Problem to solve:
Of all the lines below, output only those starting at the one with "L1: 1mH (AGND, SIG) -> none" and ending at the one with "R5: 15 (SIG, SIG3) -> 15 (IN, SIG)", both ends included, exactly as written.

Records shown:
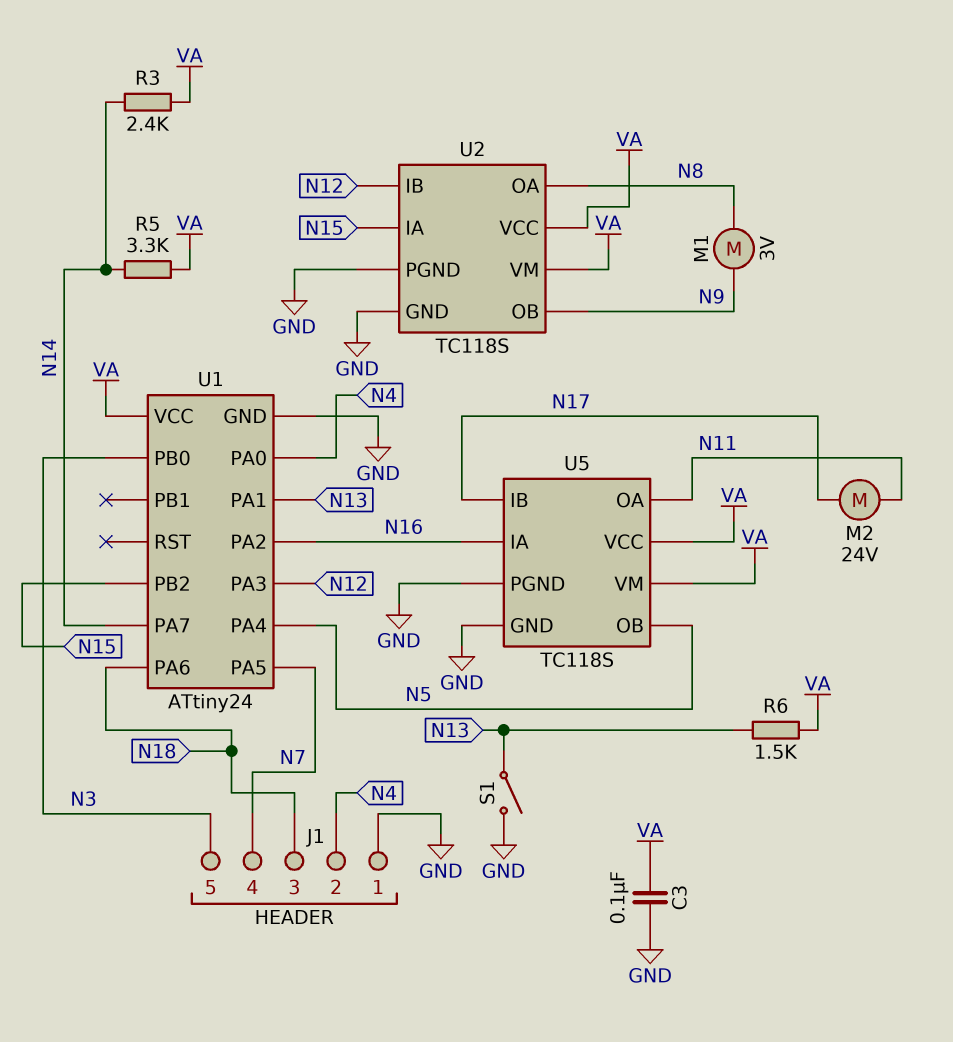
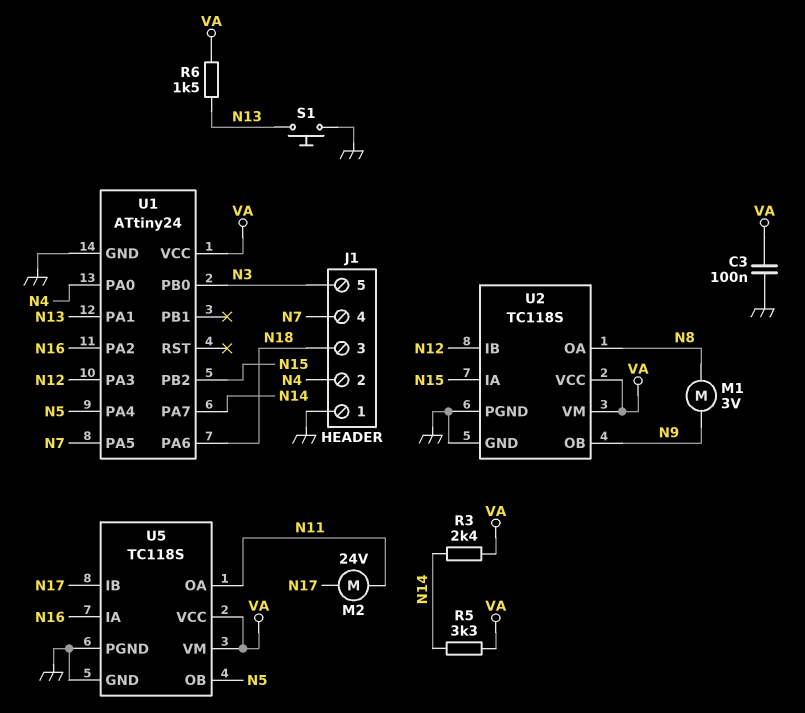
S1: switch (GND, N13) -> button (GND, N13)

==

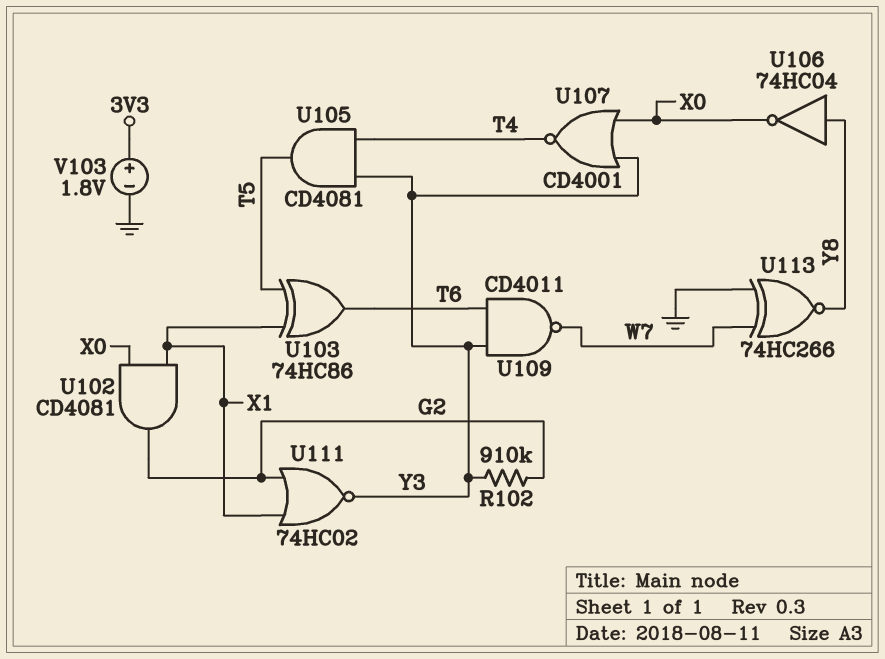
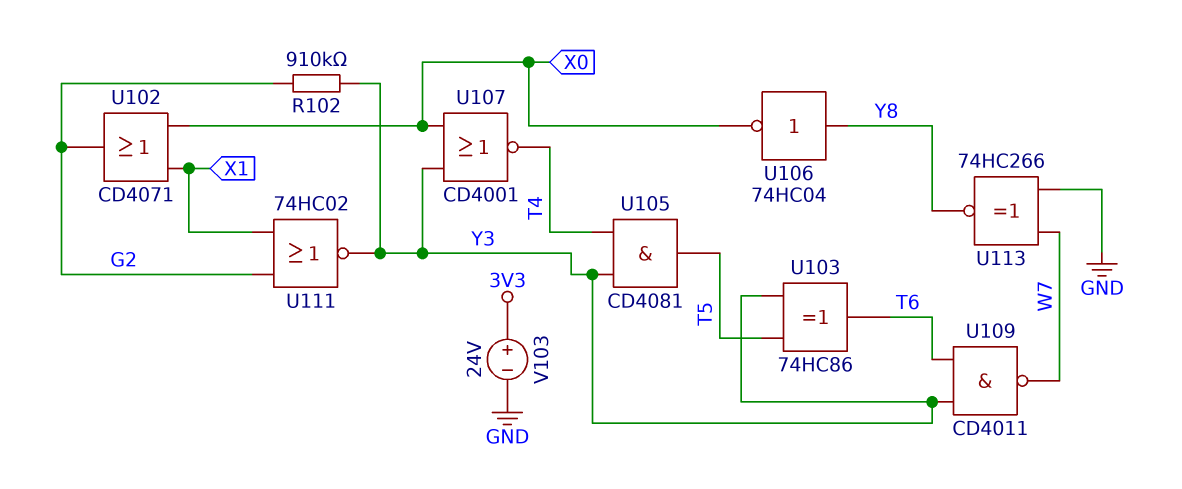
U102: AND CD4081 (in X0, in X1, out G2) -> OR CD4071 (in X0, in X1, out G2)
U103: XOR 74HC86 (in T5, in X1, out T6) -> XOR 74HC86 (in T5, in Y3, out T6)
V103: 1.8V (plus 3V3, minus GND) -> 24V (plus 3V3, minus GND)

* * *

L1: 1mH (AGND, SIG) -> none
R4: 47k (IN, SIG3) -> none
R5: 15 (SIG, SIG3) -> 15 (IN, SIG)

Solution for this exercise:
L1: 1mH (AGND, SIG) -> none
R4: 47k (IN, SIG3) -> none
R5: 15 (SIG, SIG3) -> 15 (IN, SIG)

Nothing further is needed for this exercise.